- What is being asked
Transcribe exactly the lines from the top of the records below through the line that holds "lámpara [rojo] |", both included, with no pictures.

Start of Exercise data

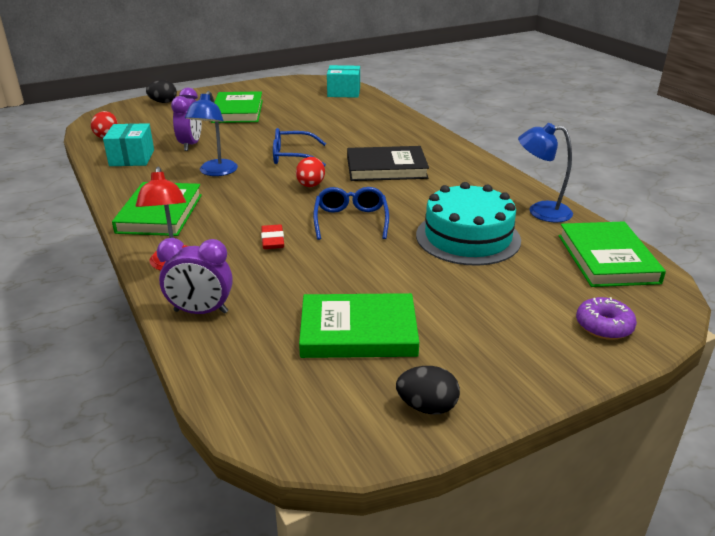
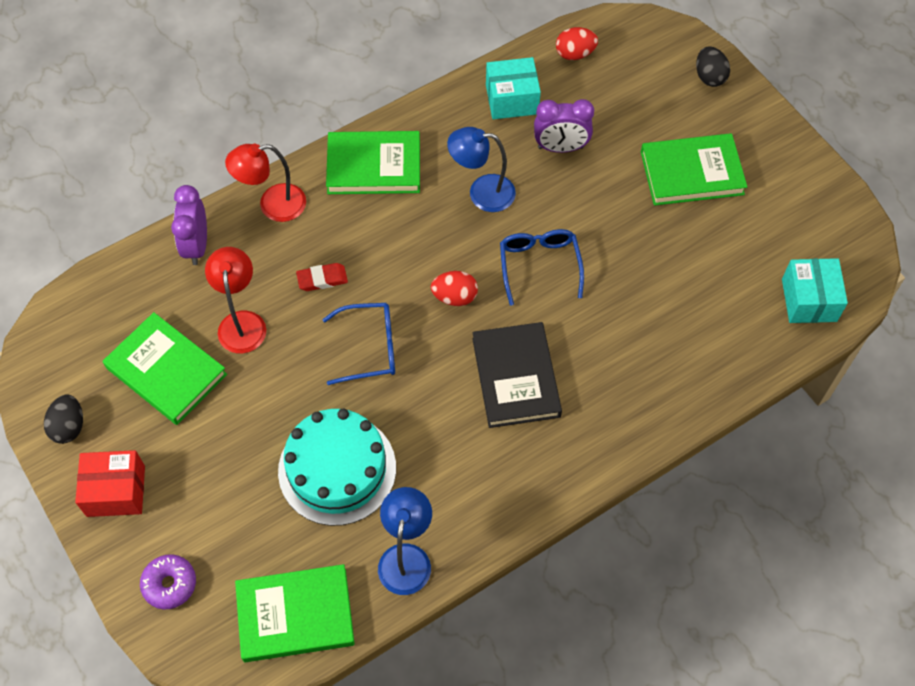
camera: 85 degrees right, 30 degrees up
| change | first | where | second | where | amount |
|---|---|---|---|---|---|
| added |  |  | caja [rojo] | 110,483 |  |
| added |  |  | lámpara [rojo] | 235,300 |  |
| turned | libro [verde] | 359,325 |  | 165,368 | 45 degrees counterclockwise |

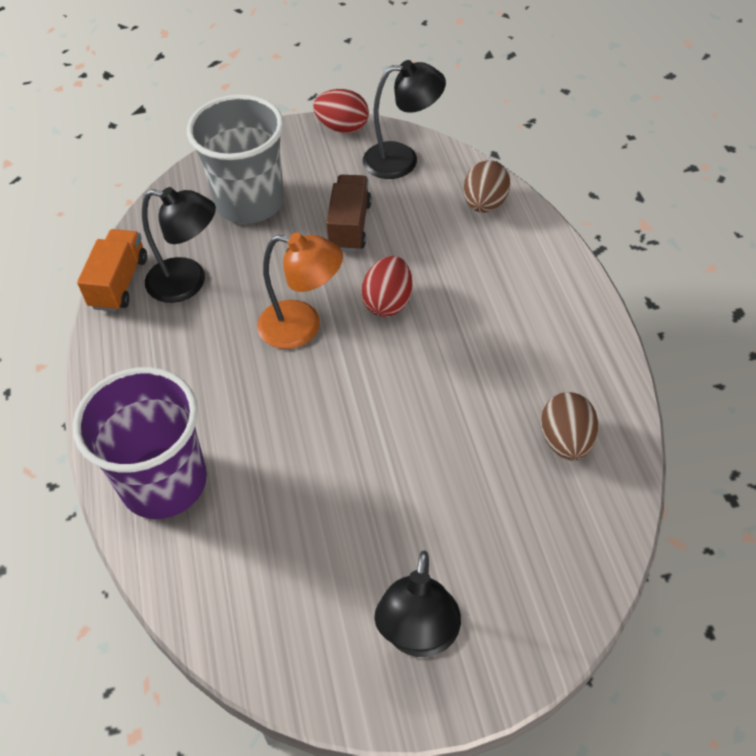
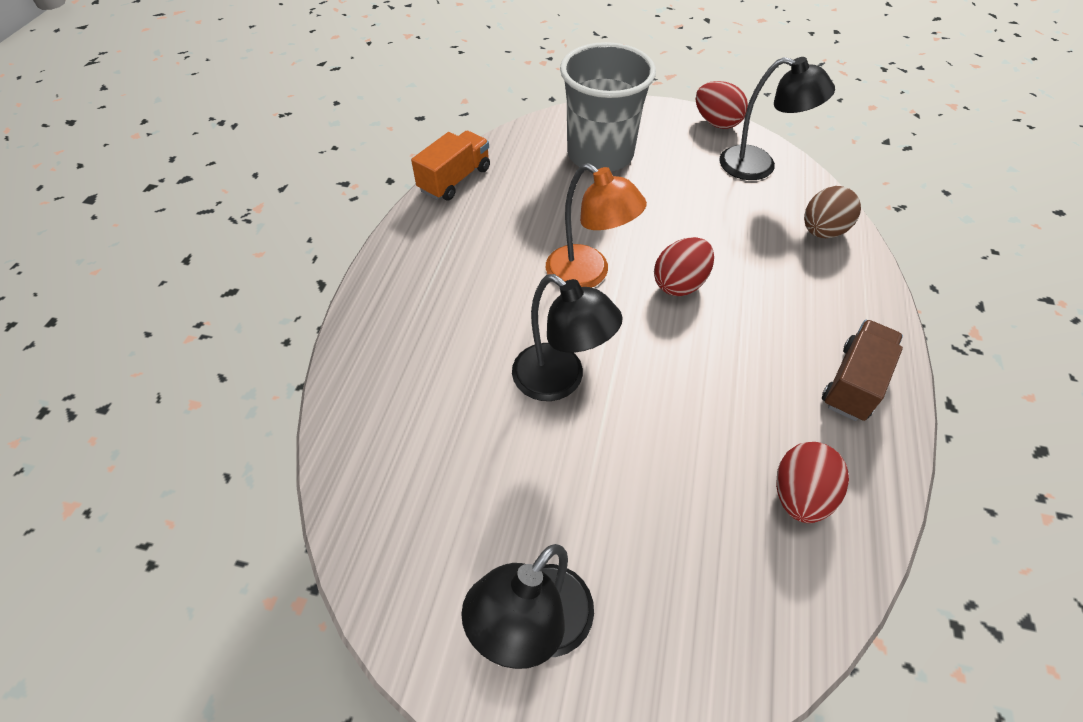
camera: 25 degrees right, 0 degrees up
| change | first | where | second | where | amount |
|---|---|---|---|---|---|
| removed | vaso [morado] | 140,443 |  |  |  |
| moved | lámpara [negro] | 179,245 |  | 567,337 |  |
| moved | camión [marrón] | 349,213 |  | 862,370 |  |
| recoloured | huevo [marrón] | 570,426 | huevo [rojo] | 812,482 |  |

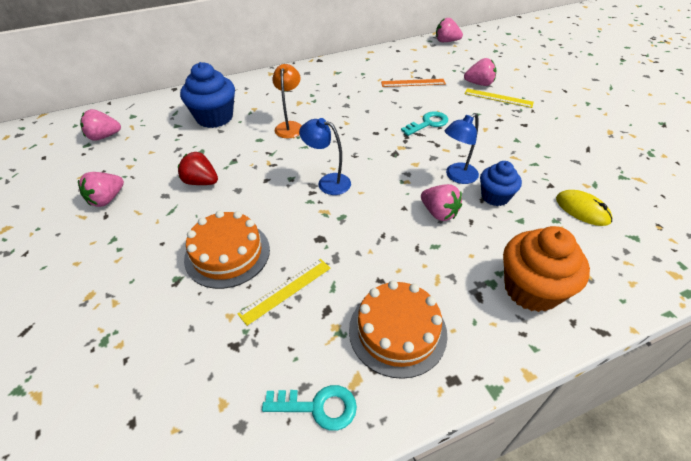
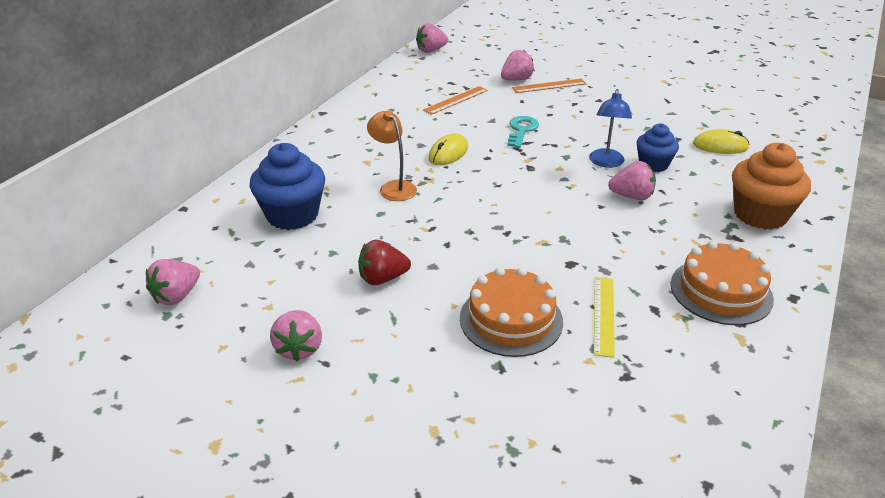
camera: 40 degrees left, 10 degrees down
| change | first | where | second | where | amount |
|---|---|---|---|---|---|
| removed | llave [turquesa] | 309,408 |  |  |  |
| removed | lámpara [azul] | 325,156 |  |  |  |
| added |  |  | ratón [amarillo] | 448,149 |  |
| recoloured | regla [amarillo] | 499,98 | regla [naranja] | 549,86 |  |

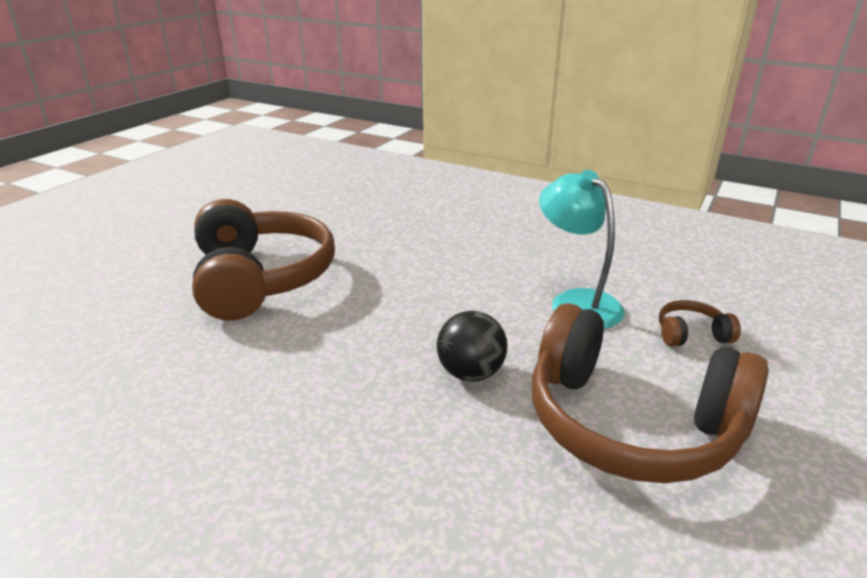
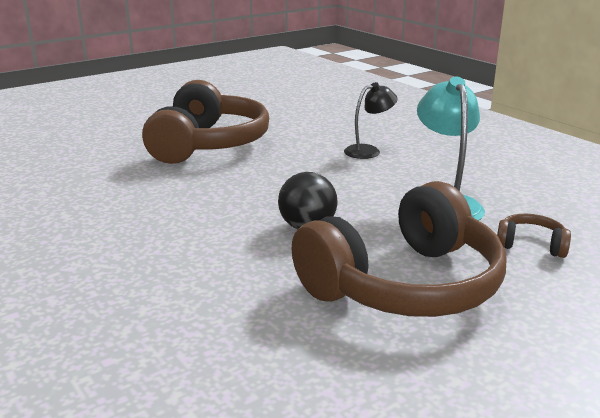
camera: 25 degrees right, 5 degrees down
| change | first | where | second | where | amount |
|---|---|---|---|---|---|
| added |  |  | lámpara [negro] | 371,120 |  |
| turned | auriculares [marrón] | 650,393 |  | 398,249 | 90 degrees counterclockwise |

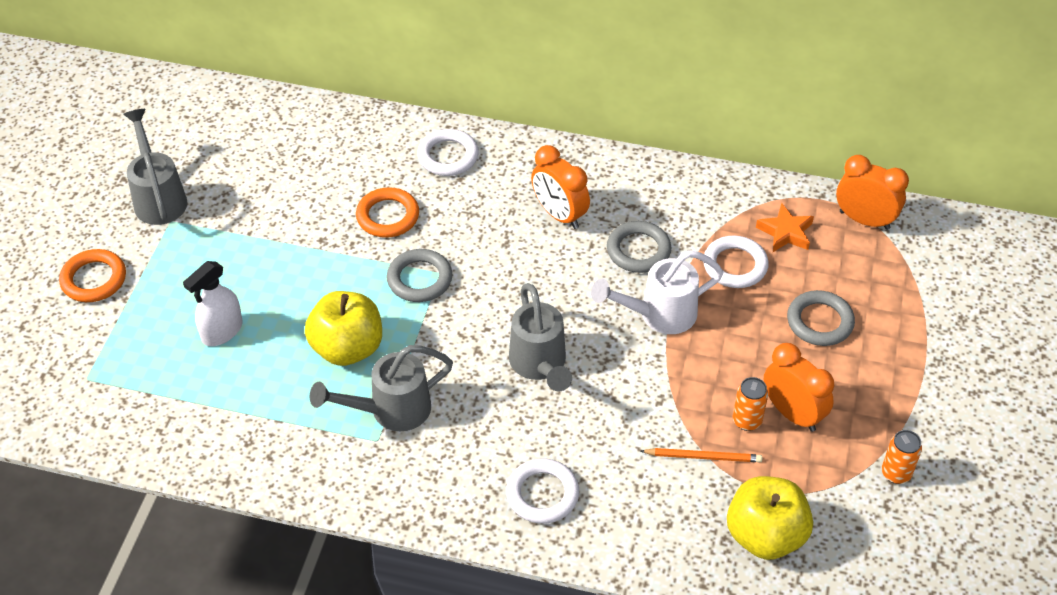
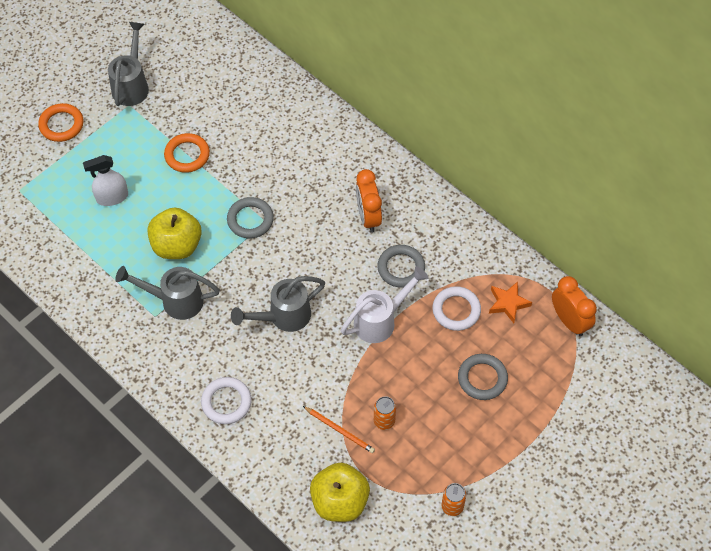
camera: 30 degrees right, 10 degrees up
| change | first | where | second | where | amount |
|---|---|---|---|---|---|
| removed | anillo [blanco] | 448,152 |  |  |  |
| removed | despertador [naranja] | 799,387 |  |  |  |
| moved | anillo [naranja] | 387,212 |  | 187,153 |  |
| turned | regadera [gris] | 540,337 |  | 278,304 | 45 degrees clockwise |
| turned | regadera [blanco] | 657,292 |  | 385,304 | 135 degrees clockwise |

End of Exercise data

- Output of the exercise
camera: 85 degrees right, 30 degrees up
| change | first | where | second | where | amount |
|---|---|---|---|---|---|
| added |  |  | caja [rojo] | 110,483 |  |
| added |  |  | lámpara [rojo] | 235,300 |  |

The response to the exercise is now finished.